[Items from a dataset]
►

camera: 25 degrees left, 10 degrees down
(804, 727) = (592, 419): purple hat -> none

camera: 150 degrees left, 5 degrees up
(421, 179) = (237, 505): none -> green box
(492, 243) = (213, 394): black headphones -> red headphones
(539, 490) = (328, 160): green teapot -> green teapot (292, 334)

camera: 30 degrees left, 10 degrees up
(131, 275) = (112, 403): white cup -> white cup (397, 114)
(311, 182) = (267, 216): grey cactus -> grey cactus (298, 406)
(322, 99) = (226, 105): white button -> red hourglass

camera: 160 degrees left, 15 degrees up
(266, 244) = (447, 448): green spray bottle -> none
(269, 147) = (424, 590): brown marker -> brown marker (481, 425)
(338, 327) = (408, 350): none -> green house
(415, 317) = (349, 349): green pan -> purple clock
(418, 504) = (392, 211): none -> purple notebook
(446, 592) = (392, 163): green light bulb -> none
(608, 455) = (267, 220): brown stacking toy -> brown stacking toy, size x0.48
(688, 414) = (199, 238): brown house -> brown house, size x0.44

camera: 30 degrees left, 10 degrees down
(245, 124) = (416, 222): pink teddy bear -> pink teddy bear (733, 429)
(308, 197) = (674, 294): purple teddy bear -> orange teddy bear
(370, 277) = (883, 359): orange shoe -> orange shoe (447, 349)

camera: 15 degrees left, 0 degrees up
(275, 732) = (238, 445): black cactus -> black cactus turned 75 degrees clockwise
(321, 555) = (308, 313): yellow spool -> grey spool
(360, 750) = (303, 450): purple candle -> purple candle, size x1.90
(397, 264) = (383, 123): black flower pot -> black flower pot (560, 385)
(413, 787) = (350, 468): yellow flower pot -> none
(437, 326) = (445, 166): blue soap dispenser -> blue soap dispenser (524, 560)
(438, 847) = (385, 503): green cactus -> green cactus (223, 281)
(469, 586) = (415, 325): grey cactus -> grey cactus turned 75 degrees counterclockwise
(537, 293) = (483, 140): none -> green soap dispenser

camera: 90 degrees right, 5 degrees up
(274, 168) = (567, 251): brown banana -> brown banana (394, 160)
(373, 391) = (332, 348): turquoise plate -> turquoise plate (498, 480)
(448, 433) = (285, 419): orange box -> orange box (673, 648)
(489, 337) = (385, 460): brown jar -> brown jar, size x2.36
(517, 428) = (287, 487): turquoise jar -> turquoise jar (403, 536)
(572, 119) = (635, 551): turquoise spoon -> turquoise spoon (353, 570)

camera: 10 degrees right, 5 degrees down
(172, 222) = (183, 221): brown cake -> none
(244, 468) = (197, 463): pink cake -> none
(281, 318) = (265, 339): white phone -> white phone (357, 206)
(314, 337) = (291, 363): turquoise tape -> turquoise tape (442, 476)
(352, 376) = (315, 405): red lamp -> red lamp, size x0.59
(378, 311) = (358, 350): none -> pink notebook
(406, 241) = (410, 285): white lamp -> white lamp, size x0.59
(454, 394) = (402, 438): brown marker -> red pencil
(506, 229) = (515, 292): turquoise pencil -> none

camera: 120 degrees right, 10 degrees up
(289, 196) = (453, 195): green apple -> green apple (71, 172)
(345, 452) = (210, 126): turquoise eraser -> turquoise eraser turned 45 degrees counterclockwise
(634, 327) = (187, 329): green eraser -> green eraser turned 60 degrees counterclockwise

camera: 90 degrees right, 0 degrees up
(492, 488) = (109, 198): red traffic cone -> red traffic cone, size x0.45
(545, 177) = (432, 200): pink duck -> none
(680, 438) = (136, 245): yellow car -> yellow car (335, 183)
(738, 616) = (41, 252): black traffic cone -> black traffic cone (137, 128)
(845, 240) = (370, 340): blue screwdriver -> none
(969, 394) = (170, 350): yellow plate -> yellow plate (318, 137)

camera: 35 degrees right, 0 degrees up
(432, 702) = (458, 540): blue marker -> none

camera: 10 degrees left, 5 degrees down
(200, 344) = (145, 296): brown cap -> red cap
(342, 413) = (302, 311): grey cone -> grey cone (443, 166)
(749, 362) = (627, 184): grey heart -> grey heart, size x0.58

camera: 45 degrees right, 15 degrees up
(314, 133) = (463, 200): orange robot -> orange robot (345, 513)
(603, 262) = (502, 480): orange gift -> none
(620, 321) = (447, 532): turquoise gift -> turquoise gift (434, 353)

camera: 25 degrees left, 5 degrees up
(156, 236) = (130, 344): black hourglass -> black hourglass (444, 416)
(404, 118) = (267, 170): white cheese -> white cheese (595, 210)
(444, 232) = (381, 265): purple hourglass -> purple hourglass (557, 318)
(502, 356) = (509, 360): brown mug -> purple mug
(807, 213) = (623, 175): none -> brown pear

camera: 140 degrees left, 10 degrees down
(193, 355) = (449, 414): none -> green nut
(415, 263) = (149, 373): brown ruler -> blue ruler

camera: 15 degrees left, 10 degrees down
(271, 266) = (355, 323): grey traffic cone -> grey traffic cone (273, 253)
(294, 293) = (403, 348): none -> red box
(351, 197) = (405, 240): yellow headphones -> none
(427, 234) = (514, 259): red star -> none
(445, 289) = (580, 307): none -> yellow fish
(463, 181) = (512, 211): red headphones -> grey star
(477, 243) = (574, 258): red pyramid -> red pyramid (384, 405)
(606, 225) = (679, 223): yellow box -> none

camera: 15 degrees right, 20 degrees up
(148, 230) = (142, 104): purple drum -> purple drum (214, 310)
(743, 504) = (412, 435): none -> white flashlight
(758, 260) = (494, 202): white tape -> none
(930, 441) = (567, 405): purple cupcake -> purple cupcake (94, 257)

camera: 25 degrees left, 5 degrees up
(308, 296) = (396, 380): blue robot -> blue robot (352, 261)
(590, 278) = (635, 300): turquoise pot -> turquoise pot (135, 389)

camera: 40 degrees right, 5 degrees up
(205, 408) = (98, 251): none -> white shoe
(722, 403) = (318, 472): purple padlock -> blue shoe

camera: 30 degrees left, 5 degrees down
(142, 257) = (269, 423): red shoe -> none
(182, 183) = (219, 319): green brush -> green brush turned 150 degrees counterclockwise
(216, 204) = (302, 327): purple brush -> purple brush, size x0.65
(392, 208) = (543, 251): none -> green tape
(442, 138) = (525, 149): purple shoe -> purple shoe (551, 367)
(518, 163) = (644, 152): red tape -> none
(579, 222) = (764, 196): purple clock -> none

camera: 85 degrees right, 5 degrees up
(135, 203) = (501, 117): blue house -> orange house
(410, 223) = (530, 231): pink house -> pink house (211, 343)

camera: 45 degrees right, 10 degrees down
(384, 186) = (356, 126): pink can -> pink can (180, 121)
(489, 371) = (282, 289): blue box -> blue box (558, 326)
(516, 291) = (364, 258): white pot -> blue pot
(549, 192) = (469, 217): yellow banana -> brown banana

◄

Above this instruction are the records; retype exactly the lines from the one containing "(311, 182) = (267, 216): grey" up to and including the one containing "(370, 277) = (883, 359): orange".

(311, 182) = (267, 216): grey cactus -> grey cactus (298, 406)
(322, 99) = (226, 105): white button -> red hourglass

camera: 160 degrees left, 15 degrees up
(266, 244) = (447, 448): green spray bottle -> none
(269, 147) = (424, 590): brown marker -> brown marker (481, 425)
(338, 327) = (408, 350): none -> green house
(415, 317) = (349, 349): green pan -> purple clock
(418, 504) = (392, 211): none -> purple notebook
(446, 592) = (392, 163): green light bulb -> none
(608, 455) = (267, 220): brown stacking toy -> brown stacking toy, size x0.48
(688, 414) = (199, 238): brown house -> brown house, size x0.44

camera: 30 degrees left, 10 degrees down
(245, 124) = (416, 222): pink teddy bear -> pink teddy bear (733, 429)
(308, 197) = (674, 294): purple teddy bear -> orange teddy bear
(370, 277) = (883, 359): orange shoe -> orange shoe (447, 349)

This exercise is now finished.